YOUR INSTRUCTIONS:
Copy every line of the records that includes the word "mushroom".

:: PROVIDED MATERIAL ::

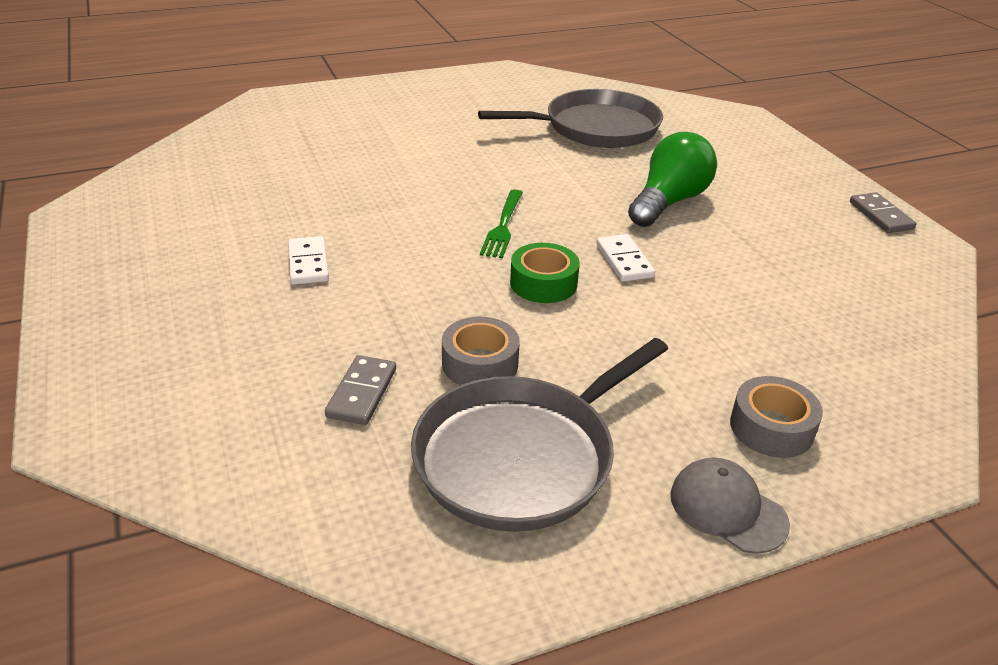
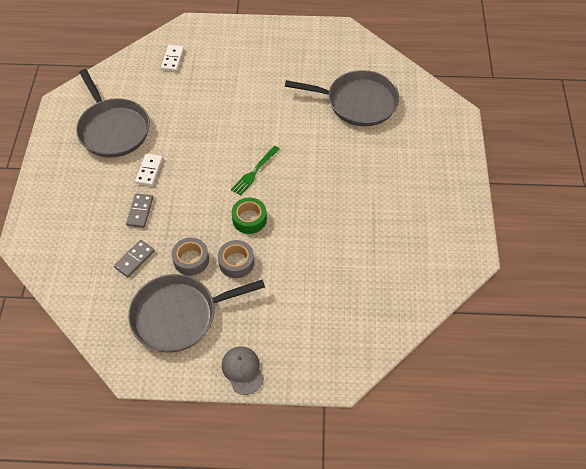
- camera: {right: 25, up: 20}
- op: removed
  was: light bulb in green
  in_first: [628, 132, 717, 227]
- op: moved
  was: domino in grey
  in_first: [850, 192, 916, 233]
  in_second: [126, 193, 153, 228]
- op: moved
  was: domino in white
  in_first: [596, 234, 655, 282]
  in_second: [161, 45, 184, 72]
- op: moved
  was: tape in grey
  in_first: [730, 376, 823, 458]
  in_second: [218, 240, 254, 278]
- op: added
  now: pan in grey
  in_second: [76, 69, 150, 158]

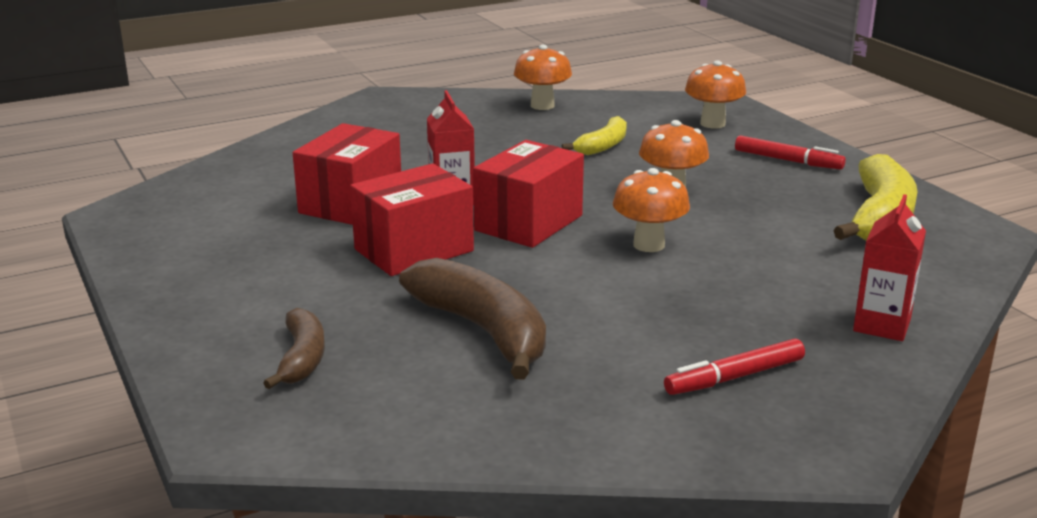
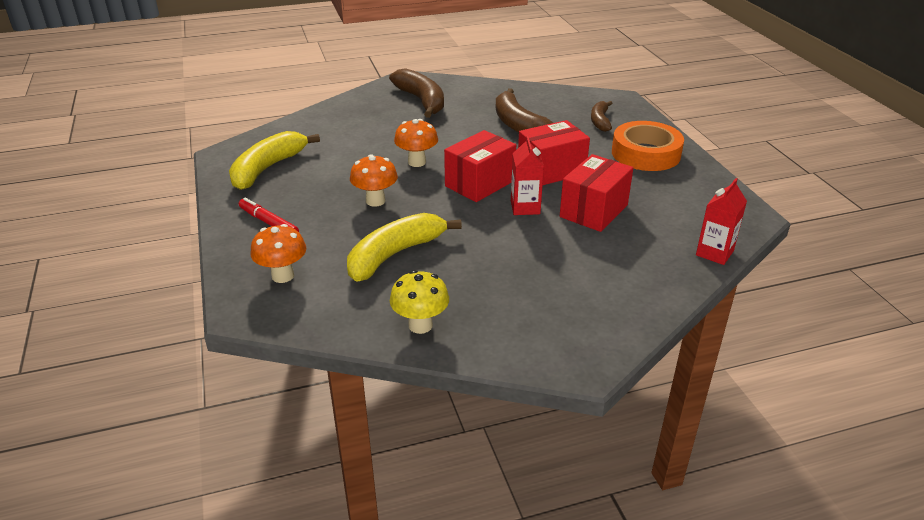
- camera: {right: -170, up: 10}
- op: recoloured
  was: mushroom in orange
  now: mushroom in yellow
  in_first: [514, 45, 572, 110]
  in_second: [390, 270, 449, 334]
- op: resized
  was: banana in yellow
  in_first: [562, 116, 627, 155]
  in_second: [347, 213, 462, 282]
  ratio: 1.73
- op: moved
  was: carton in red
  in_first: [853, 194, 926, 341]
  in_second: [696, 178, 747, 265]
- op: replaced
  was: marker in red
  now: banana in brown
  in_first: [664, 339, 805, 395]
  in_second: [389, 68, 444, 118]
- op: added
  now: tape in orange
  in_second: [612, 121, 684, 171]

:::
:: PROVIDED MATERIAL ::

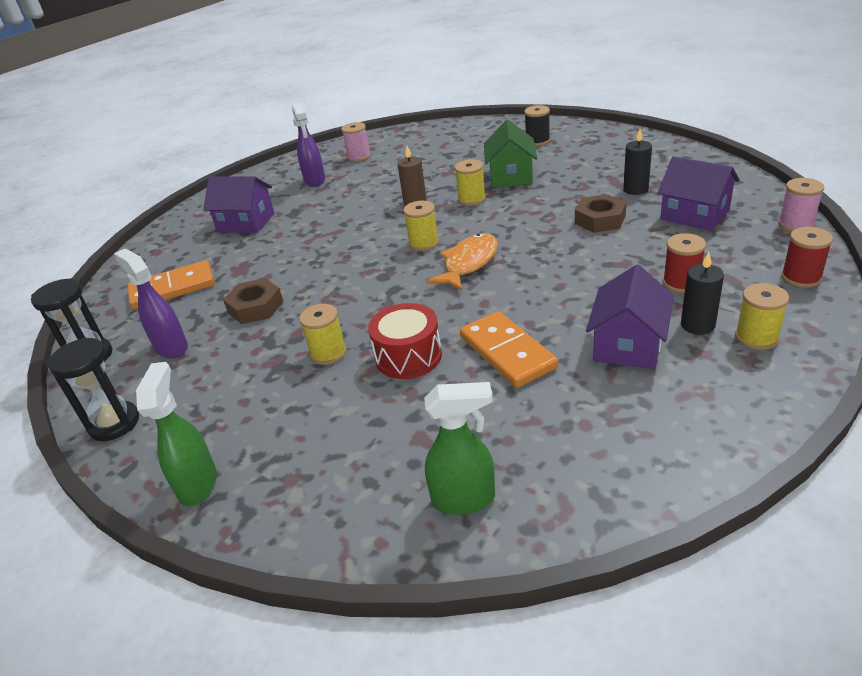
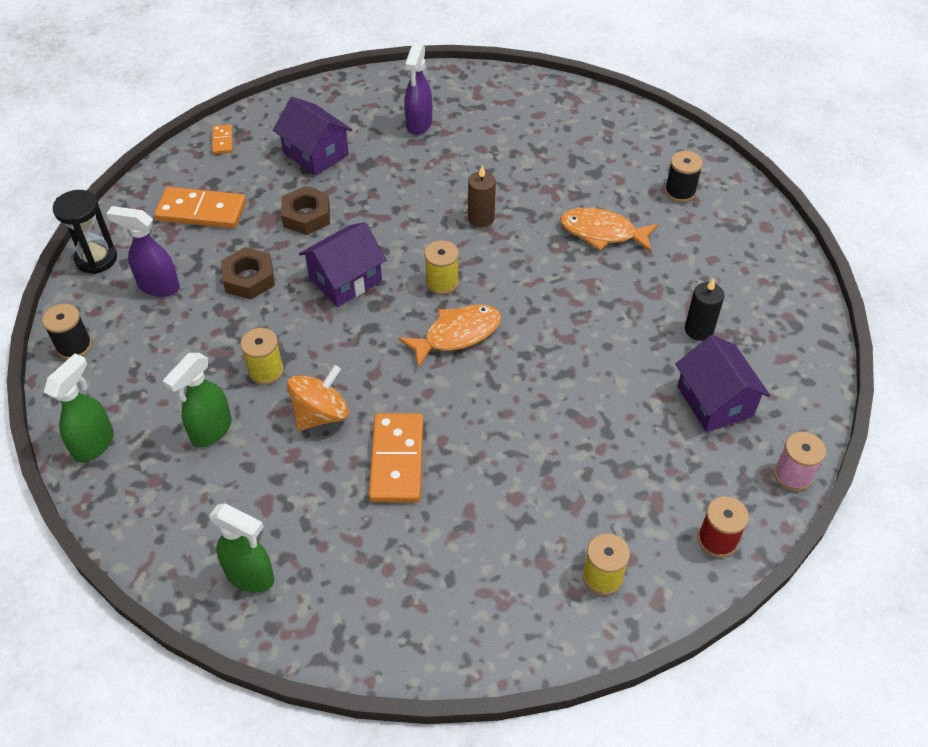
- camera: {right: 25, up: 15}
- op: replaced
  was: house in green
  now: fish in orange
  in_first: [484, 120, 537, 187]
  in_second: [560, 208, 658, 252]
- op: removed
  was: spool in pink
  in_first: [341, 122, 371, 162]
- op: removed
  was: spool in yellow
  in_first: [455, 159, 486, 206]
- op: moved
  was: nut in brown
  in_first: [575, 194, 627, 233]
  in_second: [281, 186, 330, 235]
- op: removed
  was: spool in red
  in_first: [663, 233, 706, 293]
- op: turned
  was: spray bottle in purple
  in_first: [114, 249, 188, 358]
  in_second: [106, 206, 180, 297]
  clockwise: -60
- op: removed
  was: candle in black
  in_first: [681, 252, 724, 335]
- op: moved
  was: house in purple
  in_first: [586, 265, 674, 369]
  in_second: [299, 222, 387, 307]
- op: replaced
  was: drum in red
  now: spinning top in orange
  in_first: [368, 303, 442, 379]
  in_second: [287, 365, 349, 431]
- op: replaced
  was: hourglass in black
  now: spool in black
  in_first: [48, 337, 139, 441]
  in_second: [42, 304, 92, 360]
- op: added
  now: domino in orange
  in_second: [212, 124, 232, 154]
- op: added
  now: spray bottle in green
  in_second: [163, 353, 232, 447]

:::

EXERCISE RESPONSE:
  was: mushroom in orange
  now: mushroom in yellow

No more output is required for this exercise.